**THE INPUT**:

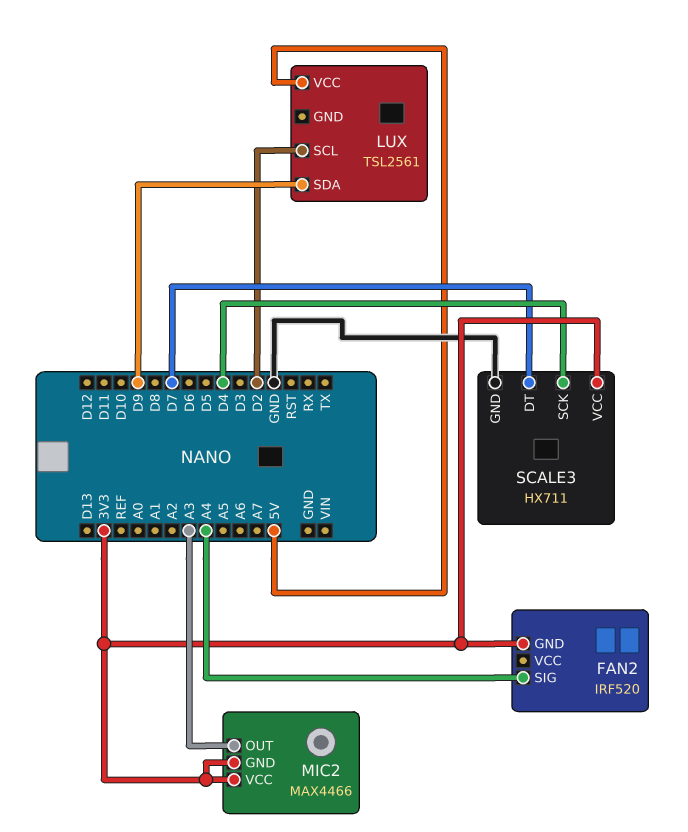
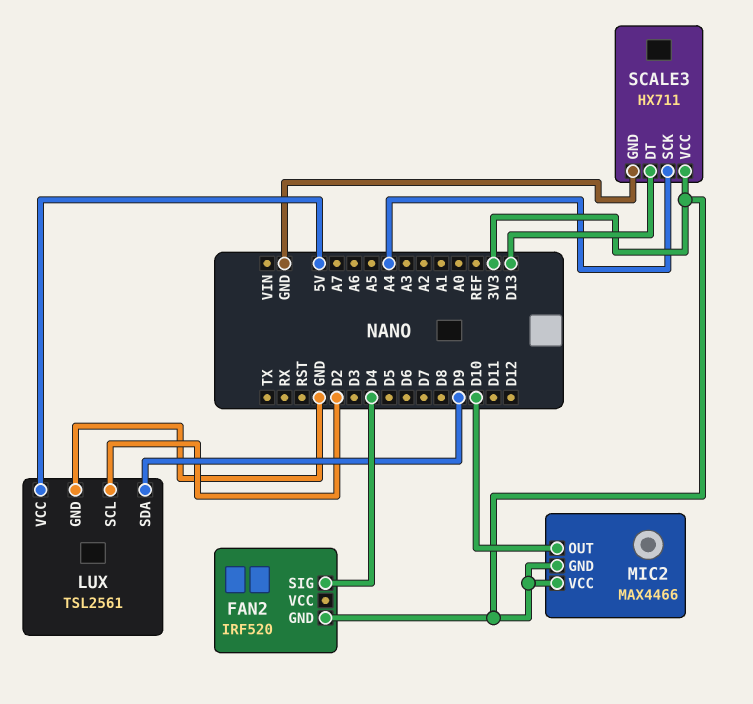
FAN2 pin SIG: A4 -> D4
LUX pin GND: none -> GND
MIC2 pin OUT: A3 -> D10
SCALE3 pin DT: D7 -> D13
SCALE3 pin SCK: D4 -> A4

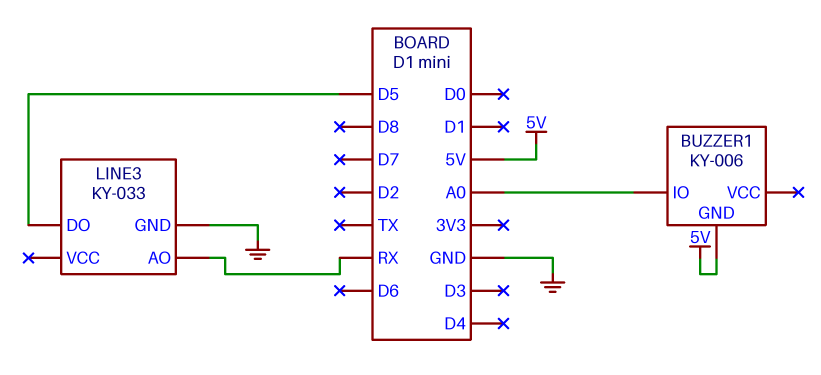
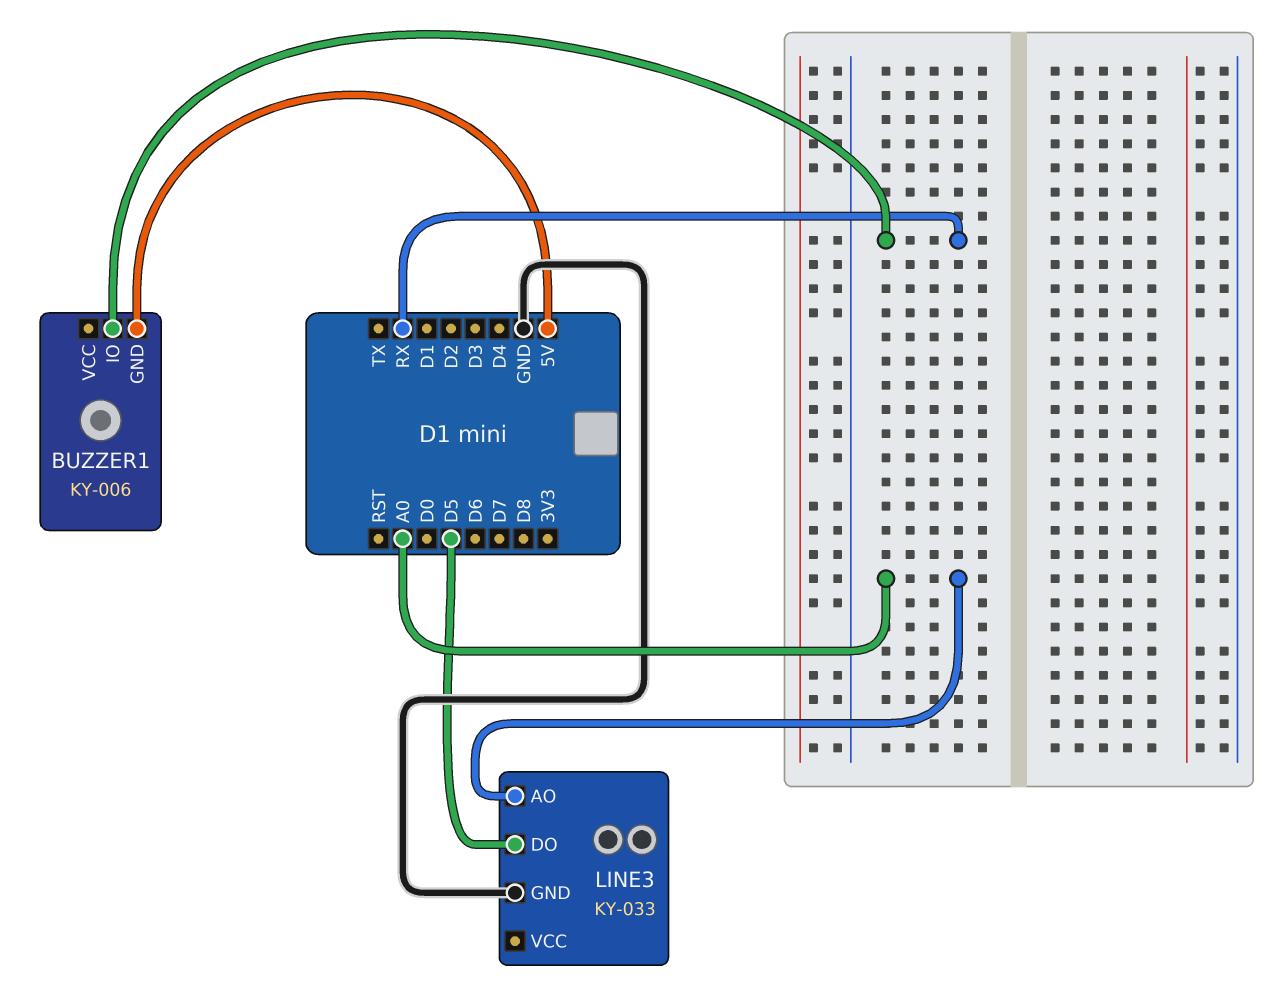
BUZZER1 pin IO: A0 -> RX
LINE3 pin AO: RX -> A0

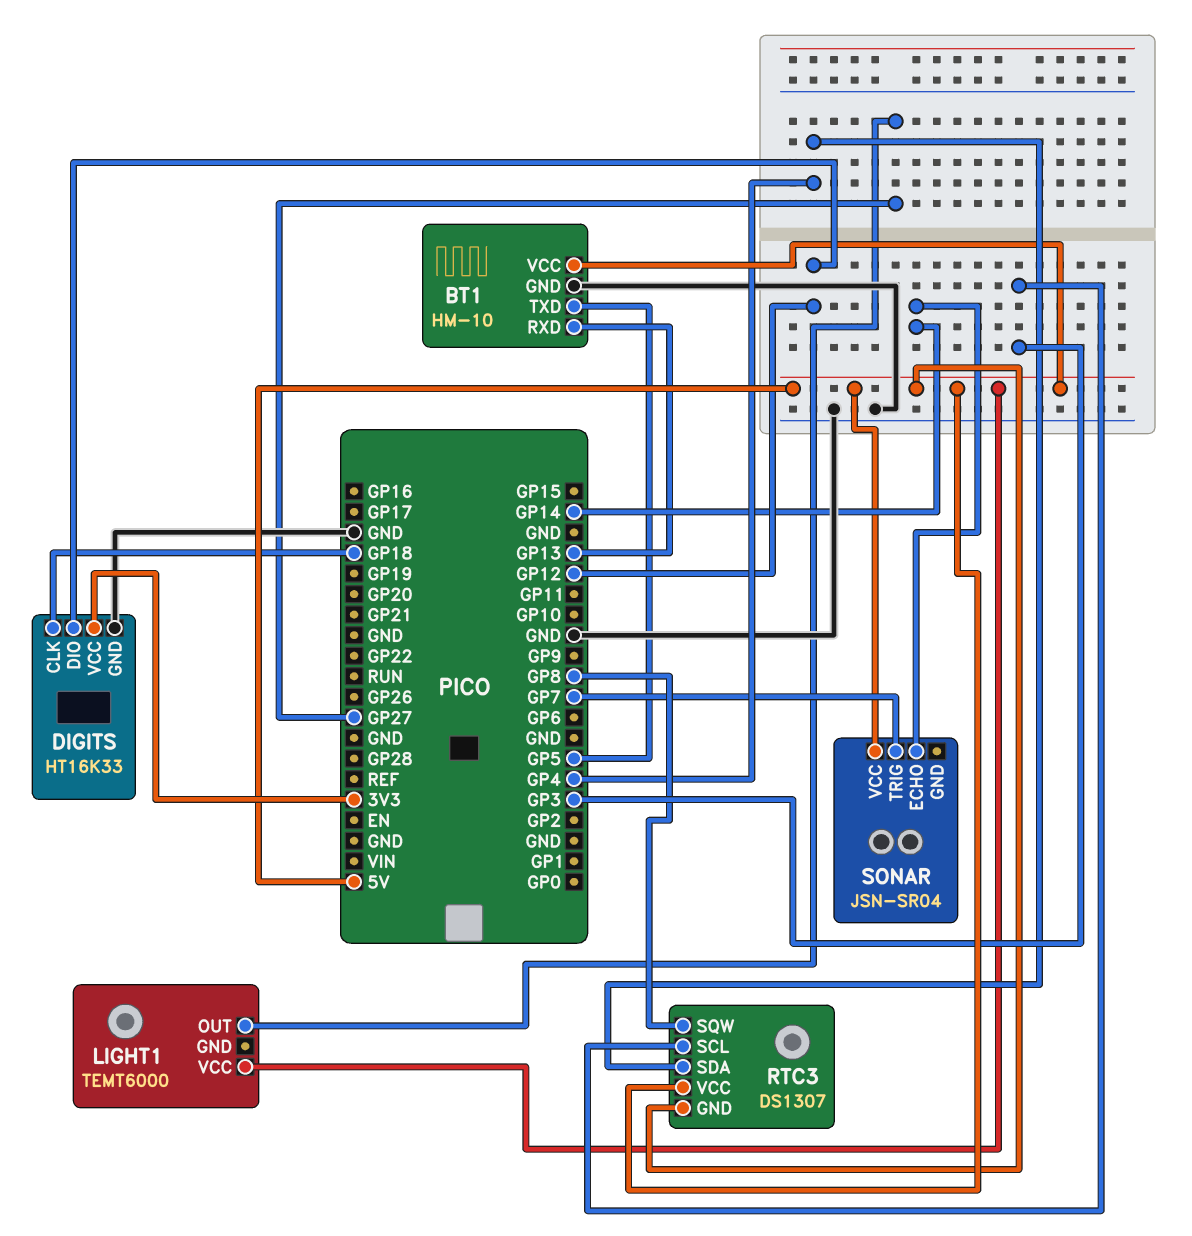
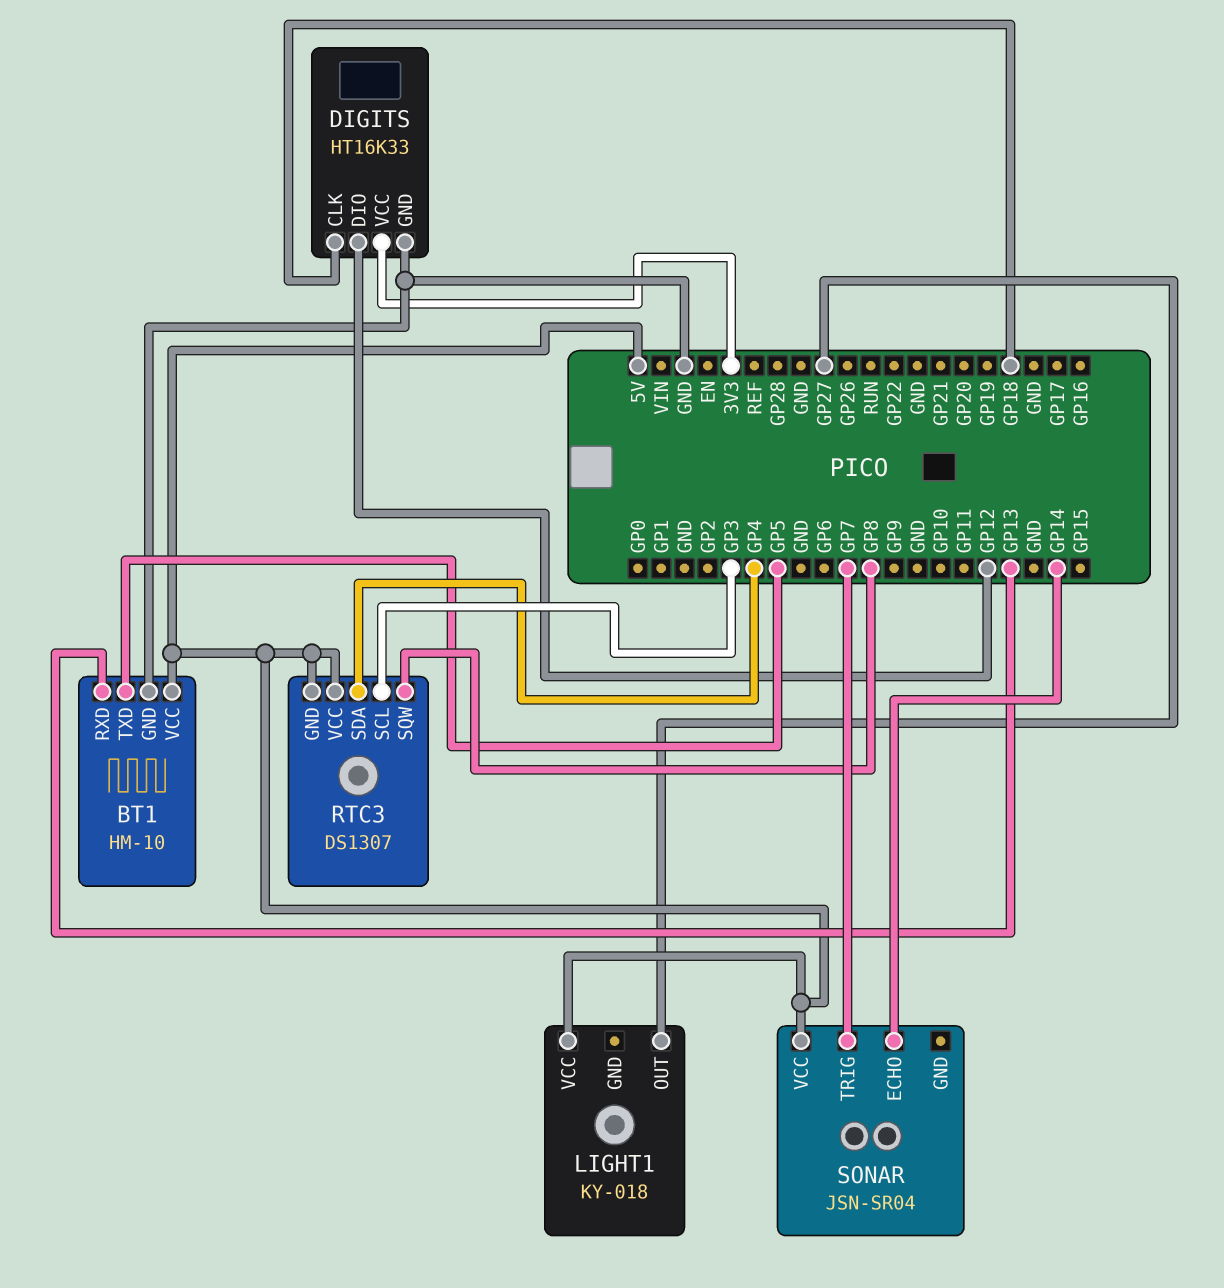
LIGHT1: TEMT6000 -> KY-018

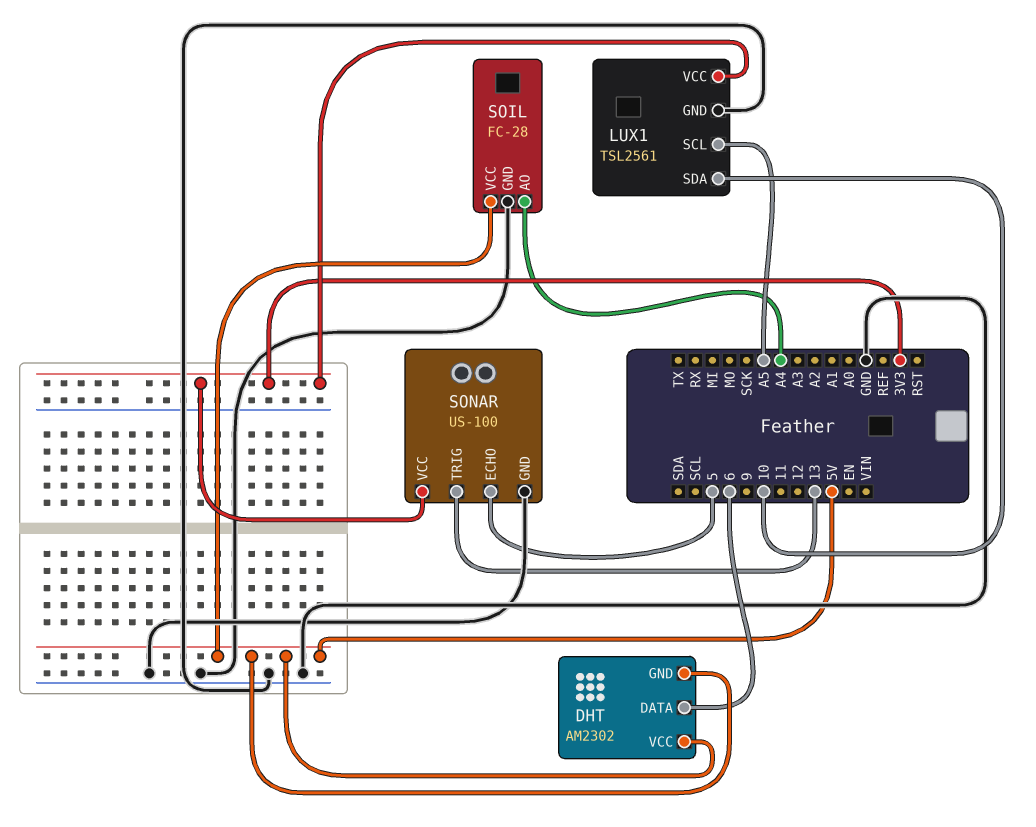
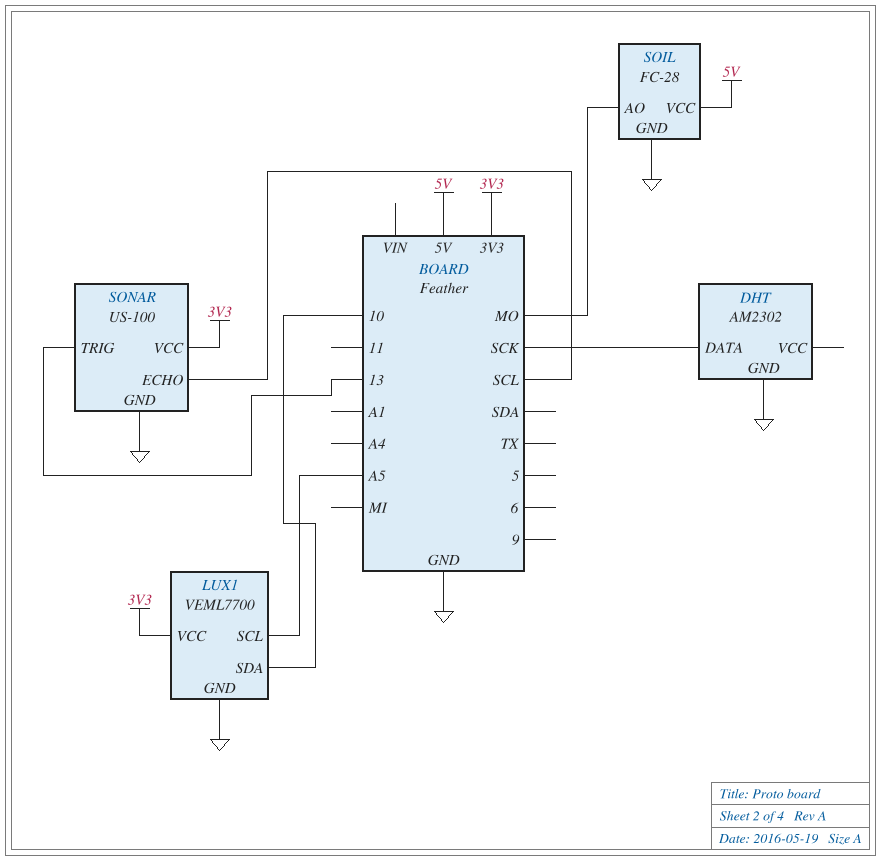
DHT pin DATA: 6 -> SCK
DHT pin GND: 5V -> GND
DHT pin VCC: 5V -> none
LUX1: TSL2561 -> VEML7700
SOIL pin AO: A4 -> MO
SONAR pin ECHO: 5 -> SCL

**YOUR ASSIGNMENT**: Wherever the string "none" appears in the data above, copy the line it sits in.

**TASK SOLUTION**:
LUX pin GND: none -> GND
DHT pin VCC: 5V -> none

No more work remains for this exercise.